• Exercise
Collect every line of the material that contains the string "sord", treating uppercase and lowercase as different.

• Information given

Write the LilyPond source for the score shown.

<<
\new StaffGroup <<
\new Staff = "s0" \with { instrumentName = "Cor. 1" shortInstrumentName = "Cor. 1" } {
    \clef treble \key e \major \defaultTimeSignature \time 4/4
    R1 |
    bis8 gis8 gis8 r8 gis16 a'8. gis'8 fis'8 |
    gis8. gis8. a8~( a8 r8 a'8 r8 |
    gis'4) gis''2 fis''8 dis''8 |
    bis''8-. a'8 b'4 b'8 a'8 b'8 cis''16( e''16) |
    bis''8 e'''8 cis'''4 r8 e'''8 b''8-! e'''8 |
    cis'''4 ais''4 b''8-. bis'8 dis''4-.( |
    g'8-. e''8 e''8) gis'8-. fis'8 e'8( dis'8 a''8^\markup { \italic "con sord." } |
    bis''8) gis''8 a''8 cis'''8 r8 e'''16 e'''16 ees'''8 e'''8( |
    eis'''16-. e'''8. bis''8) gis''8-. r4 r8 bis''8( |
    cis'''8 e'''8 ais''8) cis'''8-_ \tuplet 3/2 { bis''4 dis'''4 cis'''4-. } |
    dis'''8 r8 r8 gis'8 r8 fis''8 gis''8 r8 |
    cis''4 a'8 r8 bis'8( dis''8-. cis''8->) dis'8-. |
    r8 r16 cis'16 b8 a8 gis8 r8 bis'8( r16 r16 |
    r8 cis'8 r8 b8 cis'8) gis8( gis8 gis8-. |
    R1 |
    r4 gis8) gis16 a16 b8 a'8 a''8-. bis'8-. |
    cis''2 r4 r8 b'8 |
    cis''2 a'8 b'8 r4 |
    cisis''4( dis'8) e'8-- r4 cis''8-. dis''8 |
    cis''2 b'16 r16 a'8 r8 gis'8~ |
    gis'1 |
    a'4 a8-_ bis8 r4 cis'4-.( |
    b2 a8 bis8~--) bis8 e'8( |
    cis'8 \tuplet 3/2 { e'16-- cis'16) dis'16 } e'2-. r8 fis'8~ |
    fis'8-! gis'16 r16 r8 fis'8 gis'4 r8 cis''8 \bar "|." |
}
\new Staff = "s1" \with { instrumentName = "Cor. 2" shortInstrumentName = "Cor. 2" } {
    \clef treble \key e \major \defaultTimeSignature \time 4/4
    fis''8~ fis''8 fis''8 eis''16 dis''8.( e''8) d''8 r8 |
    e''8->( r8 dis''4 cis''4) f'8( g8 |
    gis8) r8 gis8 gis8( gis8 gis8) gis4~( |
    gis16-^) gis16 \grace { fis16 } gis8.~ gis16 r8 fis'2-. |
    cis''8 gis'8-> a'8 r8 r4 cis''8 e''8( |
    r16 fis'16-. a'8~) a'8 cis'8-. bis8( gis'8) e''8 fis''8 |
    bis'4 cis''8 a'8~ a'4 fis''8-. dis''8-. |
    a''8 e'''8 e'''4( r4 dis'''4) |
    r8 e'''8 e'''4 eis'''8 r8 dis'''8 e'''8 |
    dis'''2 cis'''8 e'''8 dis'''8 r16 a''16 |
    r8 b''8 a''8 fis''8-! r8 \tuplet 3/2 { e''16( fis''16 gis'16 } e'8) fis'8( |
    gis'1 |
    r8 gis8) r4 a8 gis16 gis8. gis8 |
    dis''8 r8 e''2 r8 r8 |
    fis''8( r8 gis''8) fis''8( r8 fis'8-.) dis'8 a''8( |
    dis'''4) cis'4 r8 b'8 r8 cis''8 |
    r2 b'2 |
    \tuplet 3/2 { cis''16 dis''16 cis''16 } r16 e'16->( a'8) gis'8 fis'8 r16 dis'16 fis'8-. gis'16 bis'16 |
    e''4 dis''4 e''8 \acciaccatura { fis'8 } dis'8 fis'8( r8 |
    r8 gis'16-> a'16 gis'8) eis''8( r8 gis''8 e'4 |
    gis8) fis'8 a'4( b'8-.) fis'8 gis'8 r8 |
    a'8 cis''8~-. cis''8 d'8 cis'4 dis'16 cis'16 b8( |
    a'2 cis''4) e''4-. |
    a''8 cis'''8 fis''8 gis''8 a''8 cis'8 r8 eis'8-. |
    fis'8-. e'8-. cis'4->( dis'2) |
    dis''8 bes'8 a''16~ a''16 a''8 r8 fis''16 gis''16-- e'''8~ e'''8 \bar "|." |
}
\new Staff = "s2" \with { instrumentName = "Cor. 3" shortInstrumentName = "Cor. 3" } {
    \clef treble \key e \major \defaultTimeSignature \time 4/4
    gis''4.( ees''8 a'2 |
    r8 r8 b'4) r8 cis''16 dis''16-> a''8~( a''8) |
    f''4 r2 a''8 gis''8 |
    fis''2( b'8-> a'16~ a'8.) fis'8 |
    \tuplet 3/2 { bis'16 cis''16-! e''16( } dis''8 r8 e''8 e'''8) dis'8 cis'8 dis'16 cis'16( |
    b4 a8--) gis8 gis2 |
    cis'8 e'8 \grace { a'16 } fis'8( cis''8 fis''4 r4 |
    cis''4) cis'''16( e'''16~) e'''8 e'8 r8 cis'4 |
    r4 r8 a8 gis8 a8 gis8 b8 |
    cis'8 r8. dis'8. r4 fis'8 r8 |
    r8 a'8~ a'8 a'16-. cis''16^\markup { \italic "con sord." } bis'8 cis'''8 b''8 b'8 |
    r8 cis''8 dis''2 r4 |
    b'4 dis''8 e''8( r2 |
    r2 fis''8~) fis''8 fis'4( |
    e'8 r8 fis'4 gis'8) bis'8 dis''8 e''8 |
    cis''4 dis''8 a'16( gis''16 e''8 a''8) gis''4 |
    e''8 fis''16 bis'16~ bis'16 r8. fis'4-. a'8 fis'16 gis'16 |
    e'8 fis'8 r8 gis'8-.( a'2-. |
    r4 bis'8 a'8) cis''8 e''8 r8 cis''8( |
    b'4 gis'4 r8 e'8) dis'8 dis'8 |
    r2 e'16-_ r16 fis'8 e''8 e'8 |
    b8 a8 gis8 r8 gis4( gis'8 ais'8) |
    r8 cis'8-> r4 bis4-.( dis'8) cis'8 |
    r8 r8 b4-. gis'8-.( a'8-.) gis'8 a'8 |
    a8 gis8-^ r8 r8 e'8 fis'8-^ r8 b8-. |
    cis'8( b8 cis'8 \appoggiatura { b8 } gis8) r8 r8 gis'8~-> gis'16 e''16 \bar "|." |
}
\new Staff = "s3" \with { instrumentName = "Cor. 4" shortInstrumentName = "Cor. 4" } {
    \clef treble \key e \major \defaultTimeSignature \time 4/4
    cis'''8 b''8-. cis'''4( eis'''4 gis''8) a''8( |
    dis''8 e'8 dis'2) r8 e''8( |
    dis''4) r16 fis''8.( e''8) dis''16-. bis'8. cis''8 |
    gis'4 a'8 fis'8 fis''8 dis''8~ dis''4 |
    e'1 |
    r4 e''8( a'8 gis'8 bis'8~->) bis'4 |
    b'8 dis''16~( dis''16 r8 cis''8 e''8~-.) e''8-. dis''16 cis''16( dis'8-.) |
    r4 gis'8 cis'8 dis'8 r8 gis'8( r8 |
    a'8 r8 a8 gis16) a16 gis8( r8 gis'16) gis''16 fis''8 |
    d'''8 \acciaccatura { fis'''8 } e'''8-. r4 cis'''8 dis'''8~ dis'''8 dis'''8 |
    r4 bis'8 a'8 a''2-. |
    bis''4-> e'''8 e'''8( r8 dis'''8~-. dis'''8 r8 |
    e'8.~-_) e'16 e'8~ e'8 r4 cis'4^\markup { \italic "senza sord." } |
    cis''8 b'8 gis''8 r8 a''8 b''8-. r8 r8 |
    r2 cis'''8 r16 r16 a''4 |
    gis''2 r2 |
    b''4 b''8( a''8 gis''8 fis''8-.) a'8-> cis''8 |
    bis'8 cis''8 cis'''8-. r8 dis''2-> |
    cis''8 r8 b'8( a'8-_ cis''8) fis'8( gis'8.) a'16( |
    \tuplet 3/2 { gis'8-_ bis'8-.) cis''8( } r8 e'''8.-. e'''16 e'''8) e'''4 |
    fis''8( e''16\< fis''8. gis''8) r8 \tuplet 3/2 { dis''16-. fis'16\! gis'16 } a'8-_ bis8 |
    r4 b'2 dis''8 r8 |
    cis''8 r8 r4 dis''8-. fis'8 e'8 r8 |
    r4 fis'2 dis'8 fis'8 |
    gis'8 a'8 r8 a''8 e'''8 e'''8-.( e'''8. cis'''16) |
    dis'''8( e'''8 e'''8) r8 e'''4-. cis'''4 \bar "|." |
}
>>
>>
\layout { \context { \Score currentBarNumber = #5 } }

• Problem solution
    g'8-. e''8 e''8) gis'8-. fis'8 e'8( dis'8 a''8^\markup { \italic "con sord." } |
    r8 a'8~ a'8 a'16-. cis''16^\markup { \italic "con sord." } bis'8 cis'''8 b''8 b'8 |
    e'8.~-_) e'16 e'8~ e'8 r4 cis'4^\markup { \italic "senza sord." } |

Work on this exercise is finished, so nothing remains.